WHAT IS REQUIRED
Every line of the records that holds the word "calculator" should be copied out.

Collected data

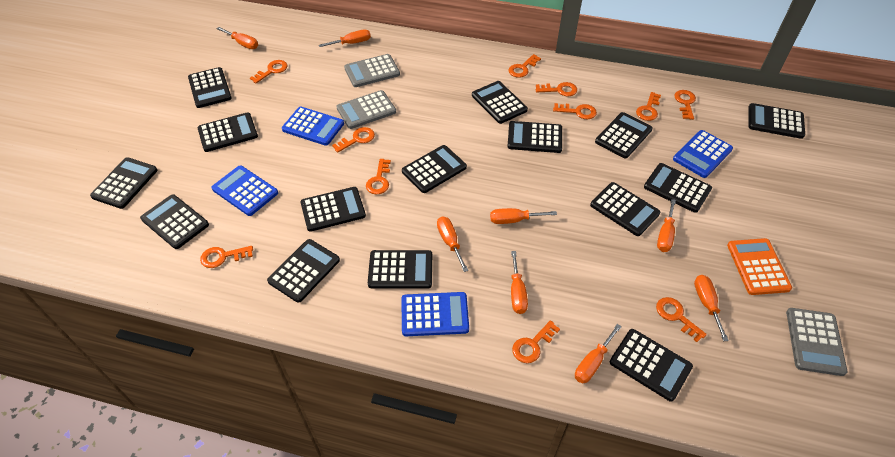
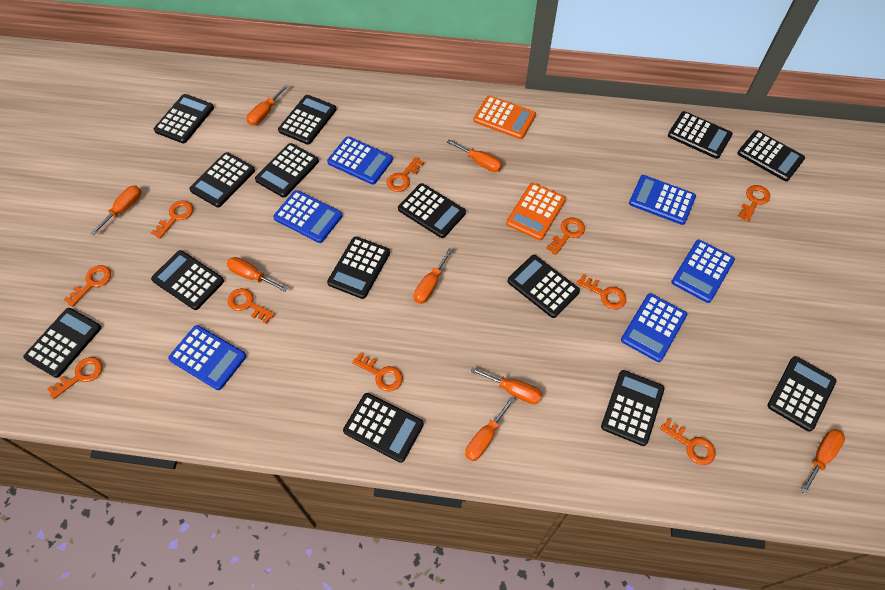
black calculator: 15 -> 14
blue calculator: 4 -> 6
grey calculator: 3 -> 0
orange calculator: 1 -> 2
orange key: 11 -> 10

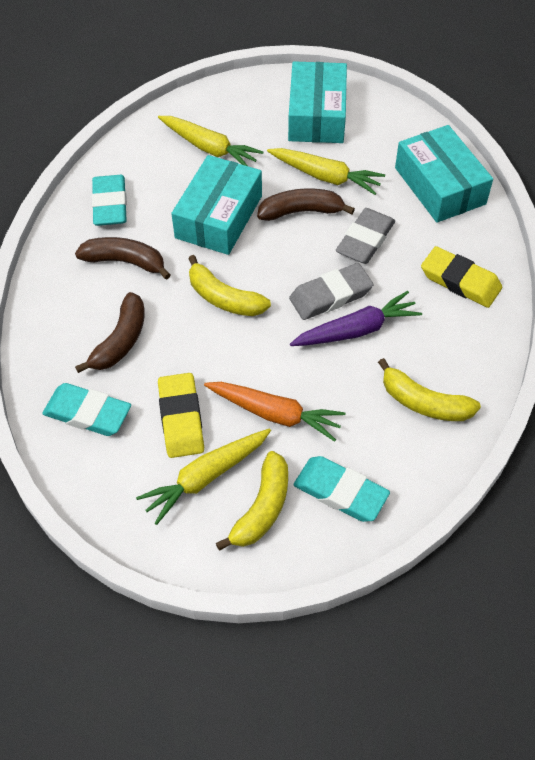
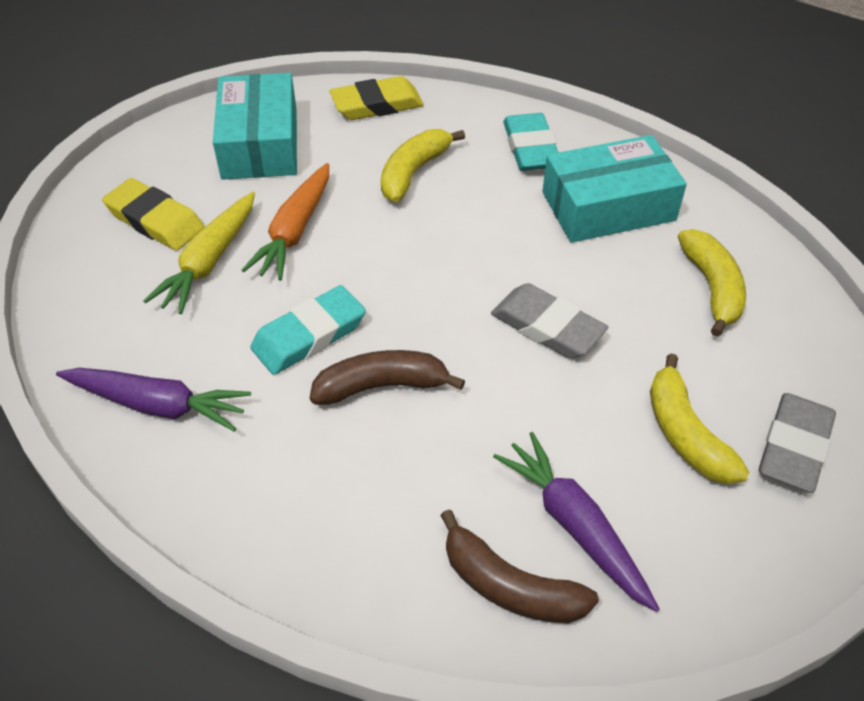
brown banana: 3 -> 2
purple carrot: 1 -> 2
turquoise box: 3 -> 2
turquoise eraser: 3 -> 2
yellow carrot: 3 -> 1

WRITTEN ANSWER
black calculator: 15 -> 14
blue calculator: 4 -> 6
grey calculator: 3 -> 0
orange calculator: 1 -> 2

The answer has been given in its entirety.